■ **Task statement**: Take from the material every line that contains the word "NAND".

■ **The input**:
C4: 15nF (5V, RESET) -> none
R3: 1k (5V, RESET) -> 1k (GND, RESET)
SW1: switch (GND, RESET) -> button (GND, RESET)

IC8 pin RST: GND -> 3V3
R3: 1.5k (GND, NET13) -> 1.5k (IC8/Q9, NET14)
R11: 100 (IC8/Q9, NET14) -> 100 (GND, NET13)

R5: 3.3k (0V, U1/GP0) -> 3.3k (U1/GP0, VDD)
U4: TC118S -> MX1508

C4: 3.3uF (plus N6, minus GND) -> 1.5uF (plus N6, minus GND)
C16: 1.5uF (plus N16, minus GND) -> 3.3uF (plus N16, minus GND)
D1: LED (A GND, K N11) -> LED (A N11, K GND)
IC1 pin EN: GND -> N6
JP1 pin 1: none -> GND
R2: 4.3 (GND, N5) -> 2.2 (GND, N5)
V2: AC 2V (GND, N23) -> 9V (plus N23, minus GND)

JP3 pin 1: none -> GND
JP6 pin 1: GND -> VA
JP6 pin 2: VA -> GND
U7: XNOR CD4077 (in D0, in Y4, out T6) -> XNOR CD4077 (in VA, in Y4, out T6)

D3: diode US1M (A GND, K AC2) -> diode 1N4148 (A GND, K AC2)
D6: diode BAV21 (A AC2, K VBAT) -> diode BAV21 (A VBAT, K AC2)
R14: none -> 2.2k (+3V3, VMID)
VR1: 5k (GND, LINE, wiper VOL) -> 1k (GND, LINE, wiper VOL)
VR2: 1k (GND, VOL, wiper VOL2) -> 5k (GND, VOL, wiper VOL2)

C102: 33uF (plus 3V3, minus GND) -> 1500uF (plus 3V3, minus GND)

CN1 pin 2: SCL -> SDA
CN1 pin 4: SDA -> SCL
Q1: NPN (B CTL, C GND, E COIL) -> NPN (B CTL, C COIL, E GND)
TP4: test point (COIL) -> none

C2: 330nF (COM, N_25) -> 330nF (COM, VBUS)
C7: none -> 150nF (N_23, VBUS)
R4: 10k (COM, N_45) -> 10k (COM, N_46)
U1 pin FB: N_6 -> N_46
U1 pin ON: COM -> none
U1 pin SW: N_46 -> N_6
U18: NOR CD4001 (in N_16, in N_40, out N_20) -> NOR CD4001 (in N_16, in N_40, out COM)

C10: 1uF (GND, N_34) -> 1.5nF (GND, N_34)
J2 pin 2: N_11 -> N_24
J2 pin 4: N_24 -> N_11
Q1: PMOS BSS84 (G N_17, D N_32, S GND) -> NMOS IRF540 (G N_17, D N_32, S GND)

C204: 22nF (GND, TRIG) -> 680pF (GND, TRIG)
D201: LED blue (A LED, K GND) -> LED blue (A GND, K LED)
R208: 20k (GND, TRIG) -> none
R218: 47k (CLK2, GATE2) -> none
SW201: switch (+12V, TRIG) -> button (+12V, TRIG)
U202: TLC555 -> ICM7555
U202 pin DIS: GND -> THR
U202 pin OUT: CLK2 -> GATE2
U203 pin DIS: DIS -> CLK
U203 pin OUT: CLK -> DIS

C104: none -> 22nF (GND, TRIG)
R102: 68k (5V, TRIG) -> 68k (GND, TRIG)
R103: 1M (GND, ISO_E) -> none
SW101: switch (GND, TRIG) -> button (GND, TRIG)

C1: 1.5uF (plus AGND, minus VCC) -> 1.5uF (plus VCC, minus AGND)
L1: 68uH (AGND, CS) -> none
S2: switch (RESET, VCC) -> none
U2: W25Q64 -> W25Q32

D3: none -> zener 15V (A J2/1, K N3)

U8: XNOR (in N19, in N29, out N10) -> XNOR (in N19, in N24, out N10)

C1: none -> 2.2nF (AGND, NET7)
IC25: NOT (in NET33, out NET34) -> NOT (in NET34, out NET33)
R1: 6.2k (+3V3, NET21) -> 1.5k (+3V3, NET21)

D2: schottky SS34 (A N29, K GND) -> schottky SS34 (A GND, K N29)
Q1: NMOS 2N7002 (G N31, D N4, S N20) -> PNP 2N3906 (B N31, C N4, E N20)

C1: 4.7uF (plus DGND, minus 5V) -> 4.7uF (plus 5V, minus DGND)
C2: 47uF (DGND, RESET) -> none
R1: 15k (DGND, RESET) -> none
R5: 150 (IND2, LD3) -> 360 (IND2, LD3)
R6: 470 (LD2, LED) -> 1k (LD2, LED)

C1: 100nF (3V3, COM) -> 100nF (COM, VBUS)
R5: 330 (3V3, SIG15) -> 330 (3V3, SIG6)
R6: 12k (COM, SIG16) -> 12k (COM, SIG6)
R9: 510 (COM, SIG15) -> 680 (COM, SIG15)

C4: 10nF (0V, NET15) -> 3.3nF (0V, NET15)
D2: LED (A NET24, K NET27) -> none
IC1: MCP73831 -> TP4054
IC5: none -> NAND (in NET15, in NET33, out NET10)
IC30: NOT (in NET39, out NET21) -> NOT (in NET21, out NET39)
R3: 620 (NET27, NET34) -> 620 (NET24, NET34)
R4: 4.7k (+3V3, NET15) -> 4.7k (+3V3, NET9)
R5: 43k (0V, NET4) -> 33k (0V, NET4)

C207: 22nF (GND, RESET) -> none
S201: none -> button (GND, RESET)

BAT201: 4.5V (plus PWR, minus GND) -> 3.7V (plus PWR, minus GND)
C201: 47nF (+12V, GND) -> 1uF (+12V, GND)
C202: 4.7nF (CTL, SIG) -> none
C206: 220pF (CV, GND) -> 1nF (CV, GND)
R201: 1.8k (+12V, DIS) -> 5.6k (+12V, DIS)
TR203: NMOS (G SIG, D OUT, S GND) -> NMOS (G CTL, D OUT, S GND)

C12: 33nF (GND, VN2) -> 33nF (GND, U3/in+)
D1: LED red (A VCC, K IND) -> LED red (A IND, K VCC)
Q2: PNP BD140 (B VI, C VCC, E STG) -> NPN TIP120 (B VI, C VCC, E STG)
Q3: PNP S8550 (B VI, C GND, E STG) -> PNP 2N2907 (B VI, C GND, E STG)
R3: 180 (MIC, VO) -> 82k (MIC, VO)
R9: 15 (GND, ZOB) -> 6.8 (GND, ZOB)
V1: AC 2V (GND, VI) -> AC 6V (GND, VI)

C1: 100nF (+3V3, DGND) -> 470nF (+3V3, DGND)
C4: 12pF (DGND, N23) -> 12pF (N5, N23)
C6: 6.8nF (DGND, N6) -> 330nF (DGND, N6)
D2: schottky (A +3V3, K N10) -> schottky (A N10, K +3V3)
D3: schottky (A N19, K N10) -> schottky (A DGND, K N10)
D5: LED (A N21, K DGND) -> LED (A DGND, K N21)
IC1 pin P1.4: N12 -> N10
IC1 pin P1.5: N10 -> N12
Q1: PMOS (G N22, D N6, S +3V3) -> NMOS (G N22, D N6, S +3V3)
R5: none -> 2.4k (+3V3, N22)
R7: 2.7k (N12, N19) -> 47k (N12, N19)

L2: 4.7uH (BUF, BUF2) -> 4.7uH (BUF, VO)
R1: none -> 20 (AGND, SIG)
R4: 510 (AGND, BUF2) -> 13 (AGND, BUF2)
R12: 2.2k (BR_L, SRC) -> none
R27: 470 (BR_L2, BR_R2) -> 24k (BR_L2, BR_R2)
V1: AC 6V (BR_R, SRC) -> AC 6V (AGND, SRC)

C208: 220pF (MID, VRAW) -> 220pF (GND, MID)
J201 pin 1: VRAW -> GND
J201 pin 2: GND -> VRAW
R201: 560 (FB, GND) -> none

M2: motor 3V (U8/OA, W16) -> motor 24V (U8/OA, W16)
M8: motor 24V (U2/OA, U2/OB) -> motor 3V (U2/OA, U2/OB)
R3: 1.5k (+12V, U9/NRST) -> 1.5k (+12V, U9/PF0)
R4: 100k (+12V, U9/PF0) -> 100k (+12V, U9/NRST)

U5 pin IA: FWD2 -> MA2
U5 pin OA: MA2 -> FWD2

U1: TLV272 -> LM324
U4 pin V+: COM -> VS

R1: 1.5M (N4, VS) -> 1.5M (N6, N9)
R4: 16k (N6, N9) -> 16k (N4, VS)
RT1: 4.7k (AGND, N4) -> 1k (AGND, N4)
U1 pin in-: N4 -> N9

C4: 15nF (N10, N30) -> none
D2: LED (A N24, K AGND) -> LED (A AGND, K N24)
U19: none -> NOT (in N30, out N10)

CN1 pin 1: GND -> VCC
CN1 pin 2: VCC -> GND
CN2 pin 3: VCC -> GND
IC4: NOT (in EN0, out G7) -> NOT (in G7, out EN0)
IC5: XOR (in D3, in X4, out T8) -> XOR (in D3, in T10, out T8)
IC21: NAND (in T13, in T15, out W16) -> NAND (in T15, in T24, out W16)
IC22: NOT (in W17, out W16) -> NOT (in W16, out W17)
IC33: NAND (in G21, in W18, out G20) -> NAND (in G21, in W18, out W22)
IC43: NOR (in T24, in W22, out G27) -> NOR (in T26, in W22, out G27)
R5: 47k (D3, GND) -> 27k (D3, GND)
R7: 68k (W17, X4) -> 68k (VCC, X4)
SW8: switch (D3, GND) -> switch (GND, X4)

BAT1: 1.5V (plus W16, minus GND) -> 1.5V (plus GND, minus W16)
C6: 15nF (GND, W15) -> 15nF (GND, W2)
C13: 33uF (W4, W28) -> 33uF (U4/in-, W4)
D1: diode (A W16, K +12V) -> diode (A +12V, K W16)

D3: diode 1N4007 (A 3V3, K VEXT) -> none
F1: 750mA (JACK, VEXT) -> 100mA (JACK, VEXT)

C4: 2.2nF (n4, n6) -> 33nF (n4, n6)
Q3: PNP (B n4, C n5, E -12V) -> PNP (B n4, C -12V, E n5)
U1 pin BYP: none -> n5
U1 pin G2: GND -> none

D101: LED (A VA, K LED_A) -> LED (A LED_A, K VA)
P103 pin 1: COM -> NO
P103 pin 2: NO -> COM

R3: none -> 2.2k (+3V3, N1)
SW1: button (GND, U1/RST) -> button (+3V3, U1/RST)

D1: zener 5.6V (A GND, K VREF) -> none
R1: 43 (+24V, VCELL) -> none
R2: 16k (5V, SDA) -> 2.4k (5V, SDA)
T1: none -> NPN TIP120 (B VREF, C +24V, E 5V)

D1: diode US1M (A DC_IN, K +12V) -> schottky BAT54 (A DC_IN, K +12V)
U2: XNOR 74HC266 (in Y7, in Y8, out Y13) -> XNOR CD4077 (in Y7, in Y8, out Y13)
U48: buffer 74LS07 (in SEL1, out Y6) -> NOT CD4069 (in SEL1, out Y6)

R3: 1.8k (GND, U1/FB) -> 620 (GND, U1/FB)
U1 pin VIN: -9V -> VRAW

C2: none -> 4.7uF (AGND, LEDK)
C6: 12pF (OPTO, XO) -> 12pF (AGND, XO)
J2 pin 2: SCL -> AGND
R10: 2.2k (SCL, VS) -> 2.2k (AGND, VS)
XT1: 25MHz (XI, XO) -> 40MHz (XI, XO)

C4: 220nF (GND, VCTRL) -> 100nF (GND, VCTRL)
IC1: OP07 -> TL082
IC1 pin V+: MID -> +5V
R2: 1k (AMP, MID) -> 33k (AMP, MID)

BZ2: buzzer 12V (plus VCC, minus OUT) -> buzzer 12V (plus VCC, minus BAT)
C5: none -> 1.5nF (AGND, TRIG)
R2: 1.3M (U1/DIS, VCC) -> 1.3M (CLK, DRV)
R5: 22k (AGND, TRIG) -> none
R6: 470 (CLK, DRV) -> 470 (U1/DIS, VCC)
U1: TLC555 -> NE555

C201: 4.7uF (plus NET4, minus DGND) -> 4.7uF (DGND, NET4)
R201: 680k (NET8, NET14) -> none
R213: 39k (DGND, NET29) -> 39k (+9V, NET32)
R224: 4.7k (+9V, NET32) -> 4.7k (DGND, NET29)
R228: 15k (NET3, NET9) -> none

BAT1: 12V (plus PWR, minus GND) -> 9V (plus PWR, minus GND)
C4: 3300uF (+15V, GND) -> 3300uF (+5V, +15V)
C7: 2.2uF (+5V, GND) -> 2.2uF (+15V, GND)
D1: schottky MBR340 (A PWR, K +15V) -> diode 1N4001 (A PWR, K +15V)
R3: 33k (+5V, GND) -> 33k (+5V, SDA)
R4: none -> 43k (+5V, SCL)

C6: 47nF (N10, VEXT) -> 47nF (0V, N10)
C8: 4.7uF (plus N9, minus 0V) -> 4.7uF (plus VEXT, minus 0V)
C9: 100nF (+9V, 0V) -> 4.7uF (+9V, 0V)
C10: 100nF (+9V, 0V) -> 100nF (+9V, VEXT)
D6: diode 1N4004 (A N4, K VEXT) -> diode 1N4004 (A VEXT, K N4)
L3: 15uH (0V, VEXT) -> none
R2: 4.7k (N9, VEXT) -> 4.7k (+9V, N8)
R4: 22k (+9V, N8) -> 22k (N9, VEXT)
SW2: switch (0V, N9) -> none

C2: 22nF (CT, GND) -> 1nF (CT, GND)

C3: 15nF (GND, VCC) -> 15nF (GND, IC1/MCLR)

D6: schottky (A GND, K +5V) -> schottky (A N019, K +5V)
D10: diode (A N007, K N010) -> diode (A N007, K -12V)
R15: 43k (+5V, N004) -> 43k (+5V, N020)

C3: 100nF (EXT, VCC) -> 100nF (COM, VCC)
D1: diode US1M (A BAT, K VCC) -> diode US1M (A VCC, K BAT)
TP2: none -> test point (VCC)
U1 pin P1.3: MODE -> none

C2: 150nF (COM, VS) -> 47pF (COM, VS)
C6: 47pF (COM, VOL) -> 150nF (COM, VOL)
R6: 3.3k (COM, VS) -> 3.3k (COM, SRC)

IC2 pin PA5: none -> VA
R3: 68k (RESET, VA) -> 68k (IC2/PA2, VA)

■ **Written solution**:
IC5: none -> NAND (in NET15, in NET33, out NET10)
IC21: NAND (in T13, in T15, out W16) -> NAND (in T15, in T24, out W16)
IC33: NAND (in G21, in W18, out G20) -> NAND (in G21, in W18, out W22)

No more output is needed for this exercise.